Copy the listing below exactly. Pictures stay out of it.

————

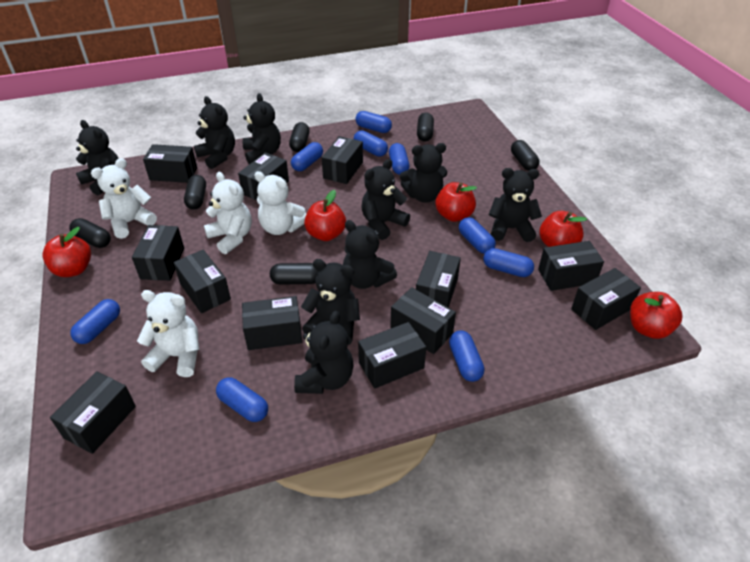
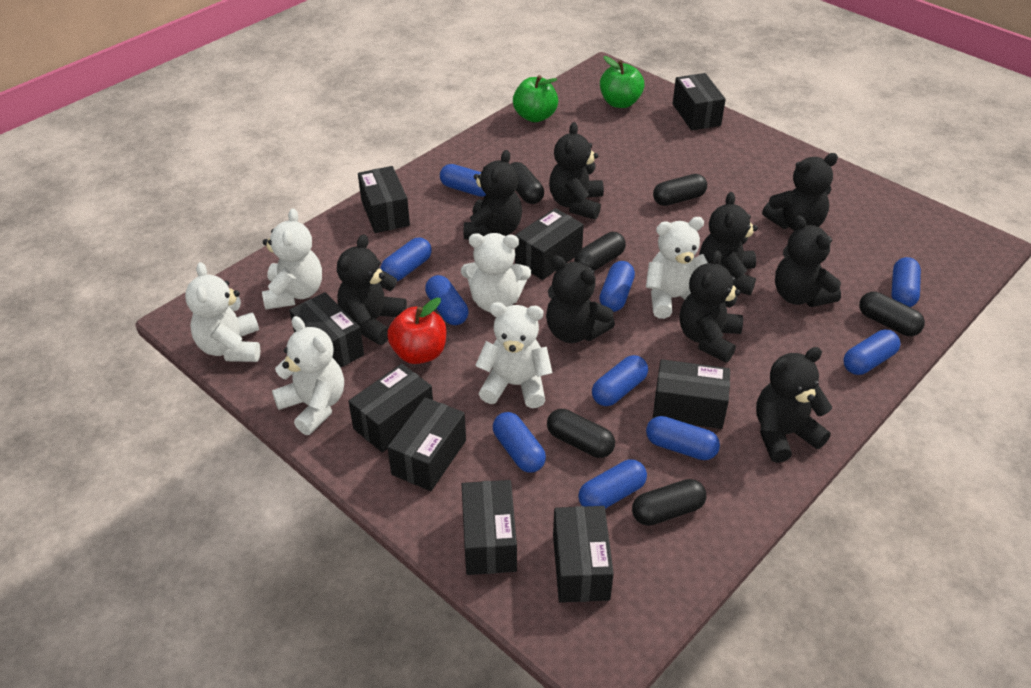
black box: 12 -> 9
blue capsule: 9 -> 10
green apple: 0 -> 2
red apple: 5 -> 1
white teddy bear: 4 -> 6

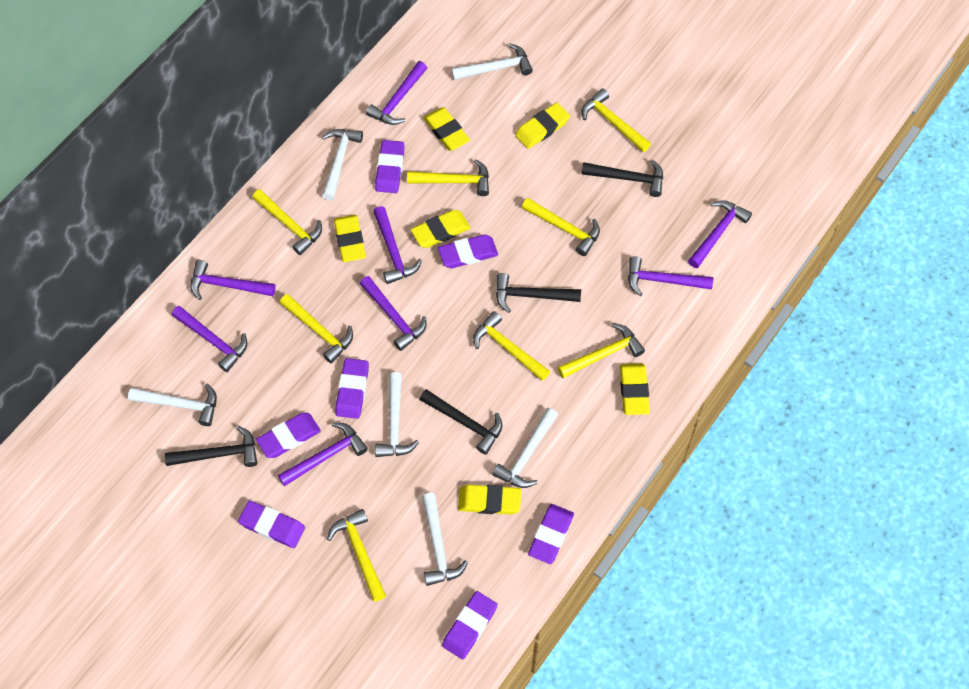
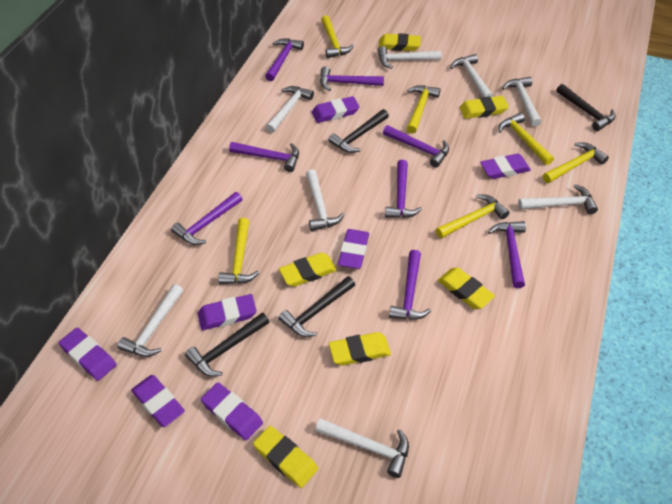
white hammer: 6 -> 8
yellow hammer: 8 -> 6

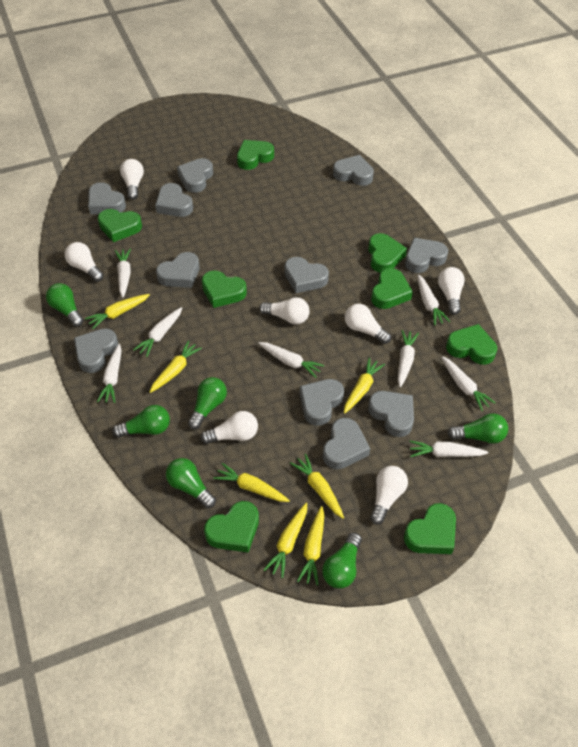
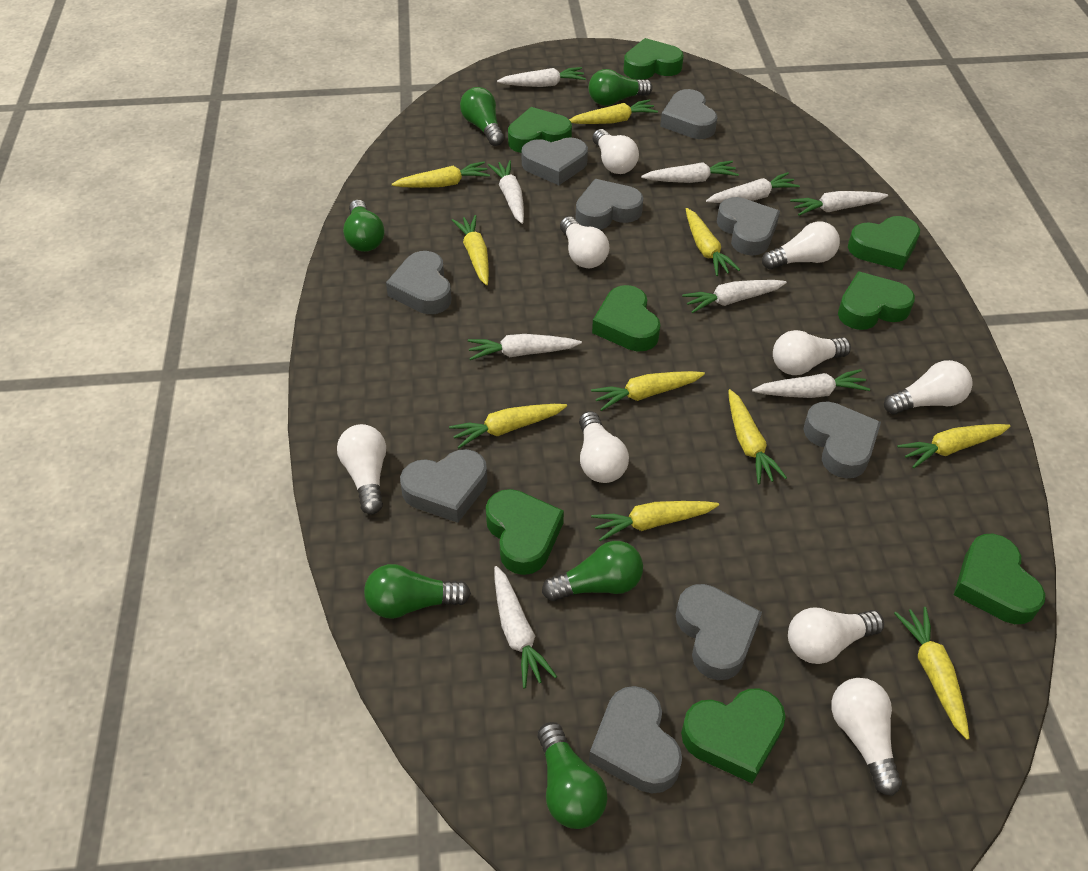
grey heart: 11 -> 9
white carrot: 8 -> 9
white light bulb: 7 -> 9
yellow carrot: 7 -> 10

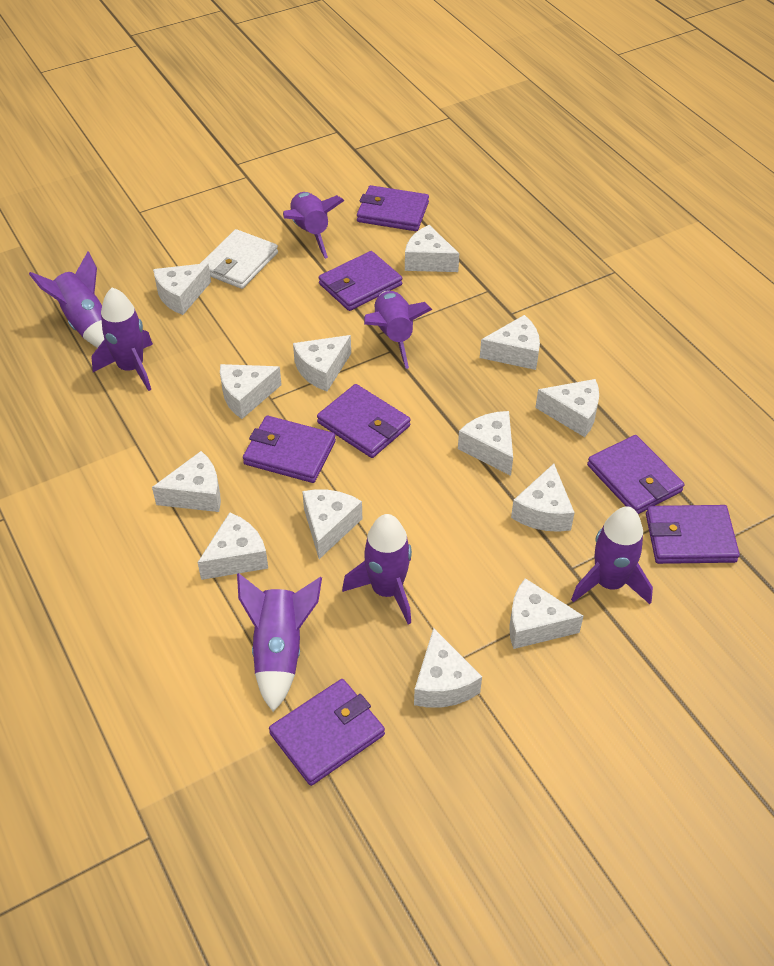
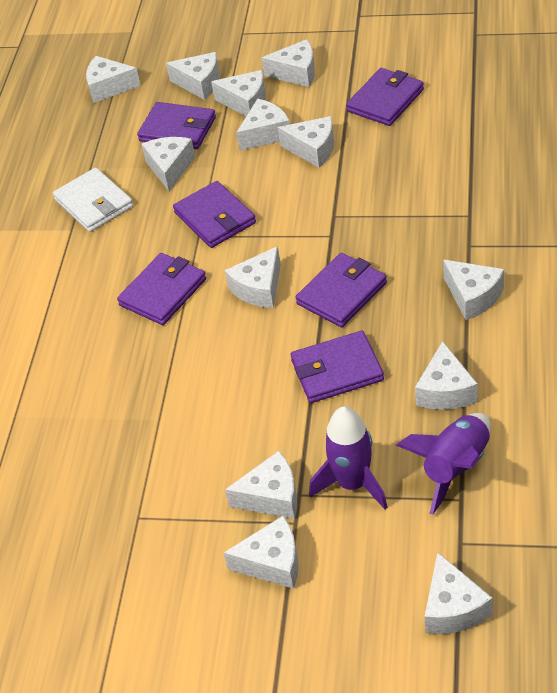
purple rocket: 7 -> 2
purple wallet: 7 -> 6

————

- **EXPECTED ANSWER**:
black box: 12 -> 9
blue capsule: 9 -> 10
green apple: 0 -> 2
red apple: 5 -> 1
white teddy bear: 4 -> 6

white hammer: 6 -> 8
yellow hammer: 8 -> 6

grey heart: 11 -> 9
white carrot: 8 -> 9
white light bulb: 7 -> 9
yellow carrot: 7 -> 10

purple rocket: 7 -> 2
purple wallet: 7 -> 6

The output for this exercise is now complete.